Recorded information |

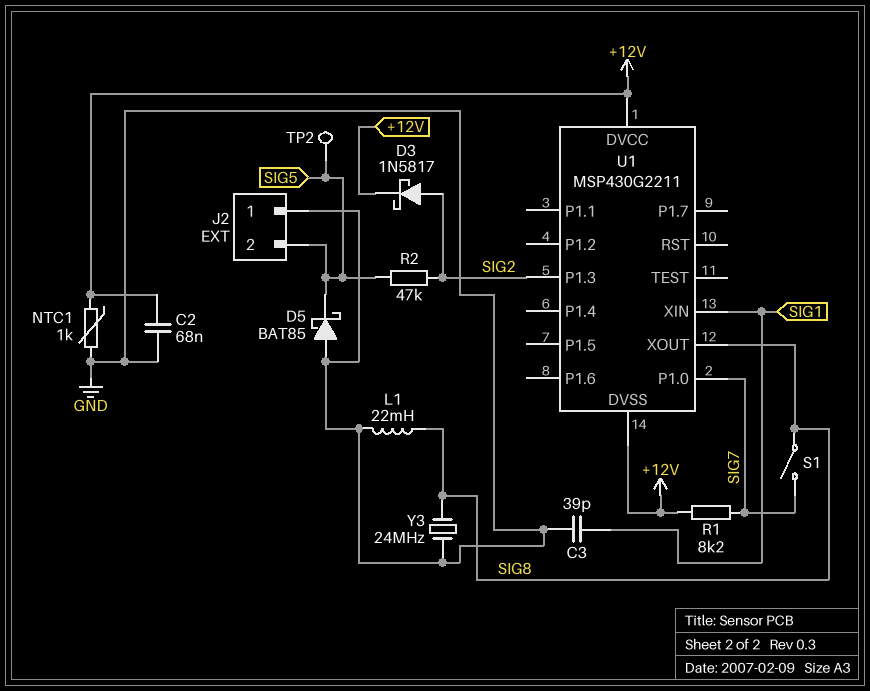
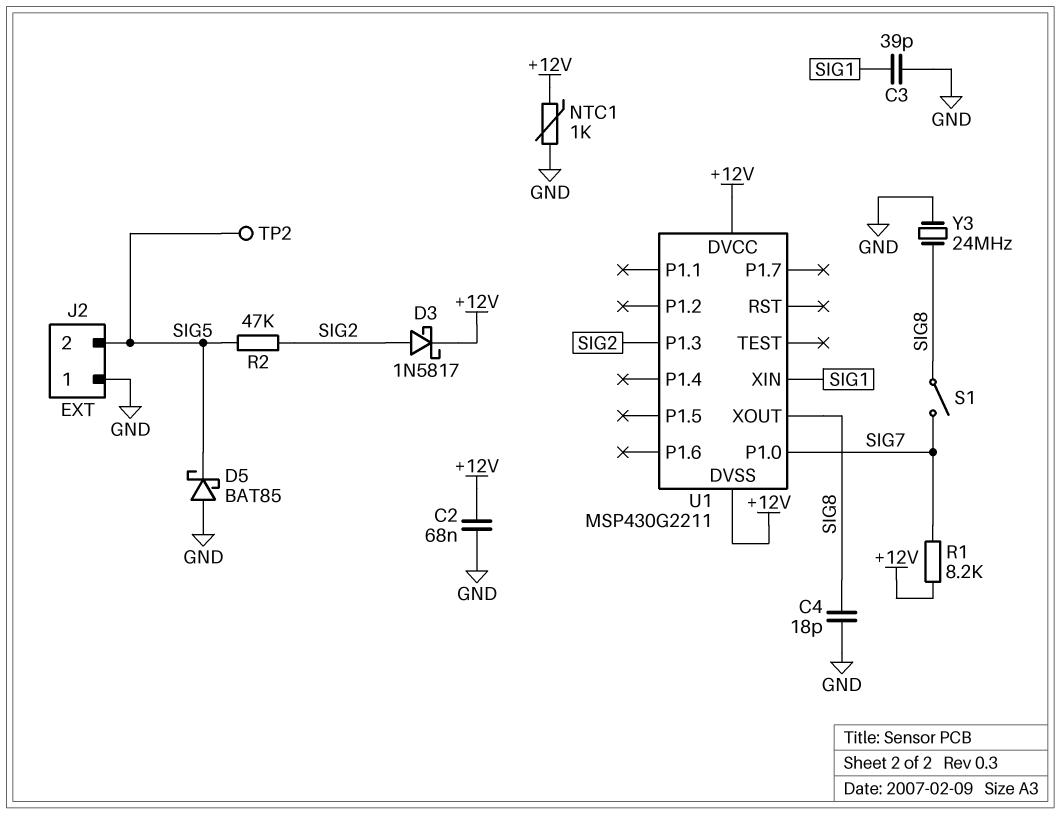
C4: none -> 18pF (GND, SIG8)
L1: 22mH (GND, SIG8) -> none

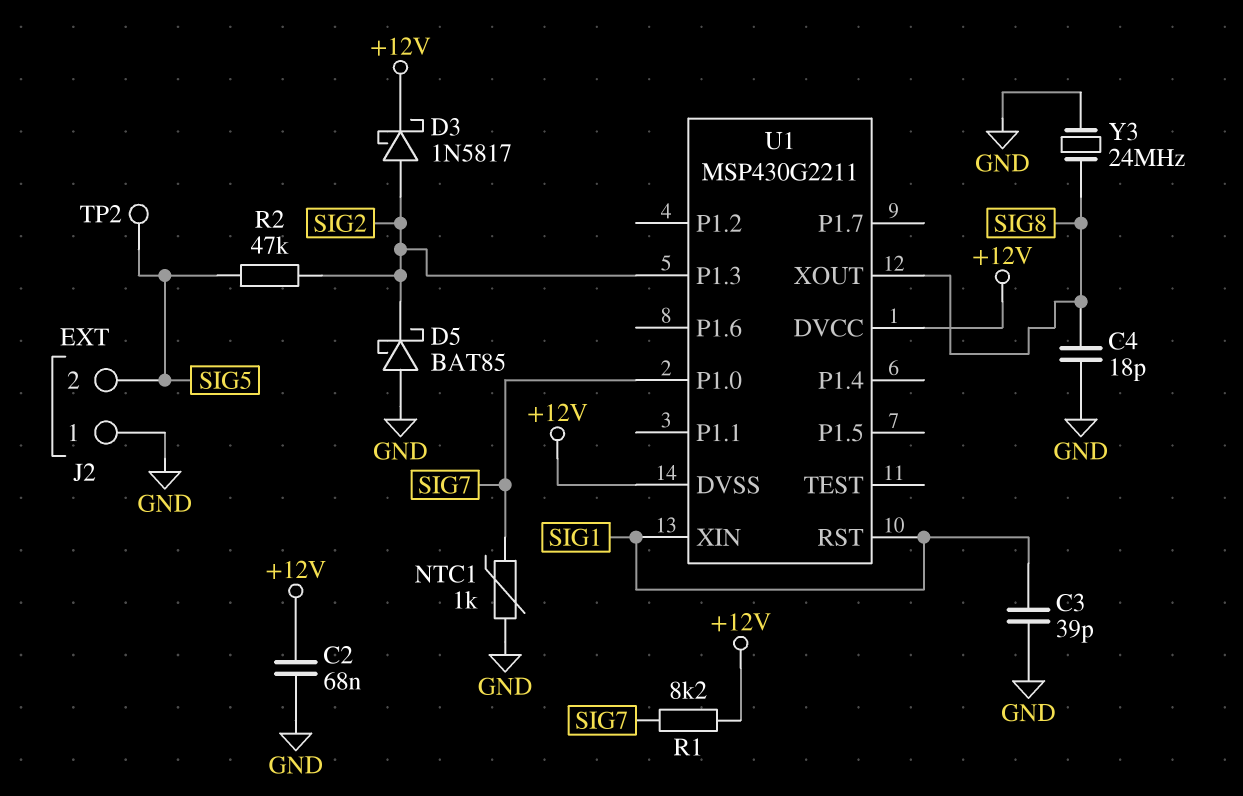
D5: schottky BAT85 (A GND, K SIG5) -> schottky BAT85 (A GND, K SIG2)
NTC1: 1k (+12V, GND) -> 1k (GND, SIG7)
S1: switch (SIG7, SIG8) -> none
U1 pin RST: none -> SIG1

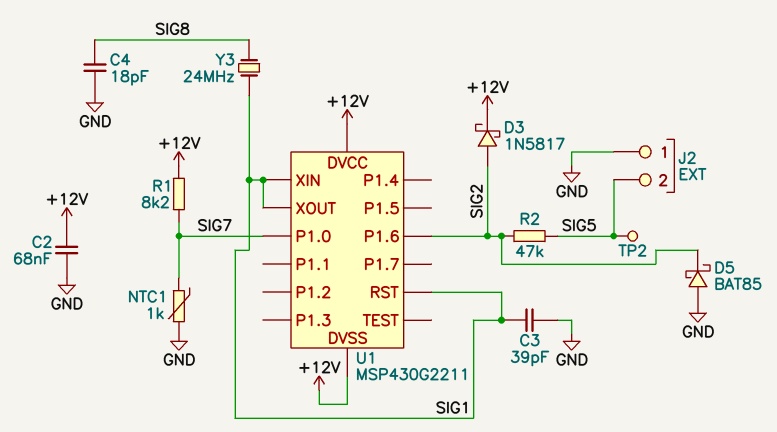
U1 pin P1.3: SIG2 -> none
U1 pin P1.6: none -> SIG2
U1 pin XOUT: SIG8 -> SIG1
Y3: 24MHz (GND, SIG8) -> 24MHz (SIG1, SIG8)

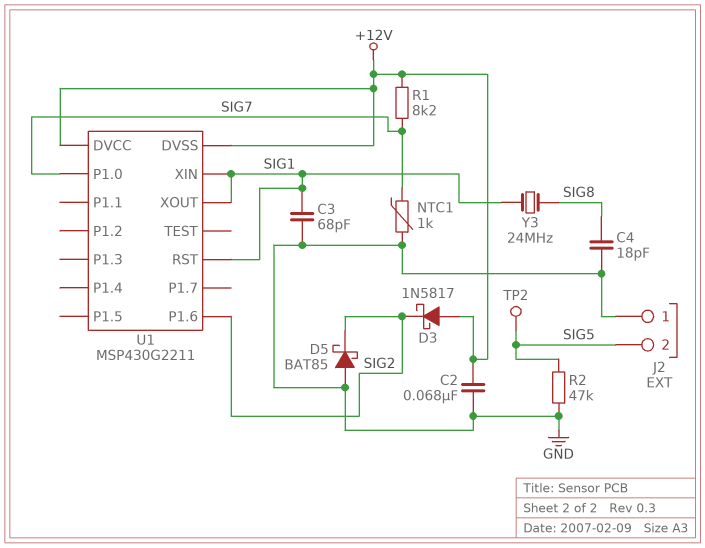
C3: 39pF (GND, SIG1) -> 68pF (GND, SIG1)
D3: schottky 1N5817 (A SIG2, K +12V) -> schottky 1N5817 (A +12V, K SIG2)
R2: 47k (SIG2, SIG5) -> 47k (GND, SIG5)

Required work | Take every line above that includes "schottky" and list it.

Response below |
D5: schottky BAT85 (A GND, K SIG5) -> schottky BAT85 (A GND, K SIG2)
D3: schottky 1N5817 (A SIG2, K +12V) -> schottky 1N5817 (A +12V, K SIG2)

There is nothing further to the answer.